> _Records supplied_:
********

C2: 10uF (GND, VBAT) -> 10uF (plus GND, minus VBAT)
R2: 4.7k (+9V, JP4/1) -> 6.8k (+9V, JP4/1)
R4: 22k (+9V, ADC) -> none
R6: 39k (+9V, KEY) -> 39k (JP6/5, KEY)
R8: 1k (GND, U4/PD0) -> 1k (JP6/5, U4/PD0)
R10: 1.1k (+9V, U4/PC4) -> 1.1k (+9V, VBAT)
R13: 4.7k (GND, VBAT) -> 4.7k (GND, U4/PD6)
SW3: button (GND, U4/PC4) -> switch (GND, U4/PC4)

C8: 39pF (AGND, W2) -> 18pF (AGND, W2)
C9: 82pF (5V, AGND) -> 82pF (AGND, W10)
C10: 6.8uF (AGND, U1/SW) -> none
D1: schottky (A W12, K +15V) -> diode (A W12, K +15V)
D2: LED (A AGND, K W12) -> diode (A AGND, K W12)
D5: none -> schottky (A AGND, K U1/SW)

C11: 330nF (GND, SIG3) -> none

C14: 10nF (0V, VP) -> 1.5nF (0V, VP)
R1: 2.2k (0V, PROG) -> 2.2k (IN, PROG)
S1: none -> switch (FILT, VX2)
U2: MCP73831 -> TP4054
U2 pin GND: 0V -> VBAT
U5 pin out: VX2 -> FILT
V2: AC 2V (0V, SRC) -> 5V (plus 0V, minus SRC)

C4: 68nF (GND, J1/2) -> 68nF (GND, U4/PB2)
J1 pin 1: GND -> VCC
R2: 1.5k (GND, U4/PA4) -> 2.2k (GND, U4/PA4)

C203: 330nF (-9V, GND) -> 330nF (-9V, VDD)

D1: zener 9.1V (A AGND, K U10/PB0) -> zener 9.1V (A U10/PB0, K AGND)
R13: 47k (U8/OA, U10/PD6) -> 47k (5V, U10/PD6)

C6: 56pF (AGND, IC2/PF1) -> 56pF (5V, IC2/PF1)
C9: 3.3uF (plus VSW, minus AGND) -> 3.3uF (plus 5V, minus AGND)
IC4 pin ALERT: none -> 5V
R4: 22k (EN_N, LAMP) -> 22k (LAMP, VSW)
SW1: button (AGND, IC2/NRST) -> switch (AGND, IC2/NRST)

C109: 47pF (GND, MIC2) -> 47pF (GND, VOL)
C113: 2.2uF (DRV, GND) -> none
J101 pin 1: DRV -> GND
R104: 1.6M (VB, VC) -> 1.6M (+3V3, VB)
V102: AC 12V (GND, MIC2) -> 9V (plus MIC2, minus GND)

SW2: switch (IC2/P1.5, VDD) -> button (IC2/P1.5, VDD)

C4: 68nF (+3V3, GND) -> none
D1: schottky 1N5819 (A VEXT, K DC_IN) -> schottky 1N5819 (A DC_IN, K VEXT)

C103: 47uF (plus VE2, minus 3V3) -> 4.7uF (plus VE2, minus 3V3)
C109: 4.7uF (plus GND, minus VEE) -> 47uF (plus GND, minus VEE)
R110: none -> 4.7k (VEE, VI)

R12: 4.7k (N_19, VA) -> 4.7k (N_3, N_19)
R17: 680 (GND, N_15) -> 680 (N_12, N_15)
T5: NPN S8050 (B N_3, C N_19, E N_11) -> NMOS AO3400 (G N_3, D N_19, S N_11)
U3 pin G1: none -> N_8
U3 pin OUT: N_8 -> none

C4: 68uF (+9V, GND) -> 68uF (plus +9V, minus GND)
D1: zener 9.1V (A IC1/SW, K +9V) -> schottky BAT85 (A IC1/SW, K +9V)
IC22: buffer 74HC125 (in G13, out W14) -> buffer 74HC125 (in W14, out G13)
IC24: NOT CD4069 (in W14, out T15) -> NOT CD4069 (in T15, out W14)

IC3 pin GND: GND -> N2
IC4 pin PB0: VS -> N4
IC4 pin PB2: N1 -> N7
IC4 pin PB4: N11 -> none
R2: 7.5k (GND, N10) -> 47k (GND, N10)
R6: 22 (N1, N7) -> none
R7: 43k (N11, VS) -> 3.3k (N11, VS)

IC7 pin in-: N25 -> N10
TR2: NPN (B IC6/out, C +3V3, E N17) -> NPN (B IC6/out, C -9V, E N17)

********

Give back the lines above exactly, from the one with "IC4 pin PB4: N11 -> none" through the last line.

IC4 pin PB4: N11 -> none
R2: 7.5k (GND, N10) -> 47k (GND, N10)
R6: 22 (N1, N7) -> none
R7: 43k (N11, VS) -> 3.3k (N11, VS)

IC7 pin in-: N25 -> N10
TR2: NPN (B IC6/out, C +3V3, E N17) -> NPN (B IC6/out, C -9V, E N17)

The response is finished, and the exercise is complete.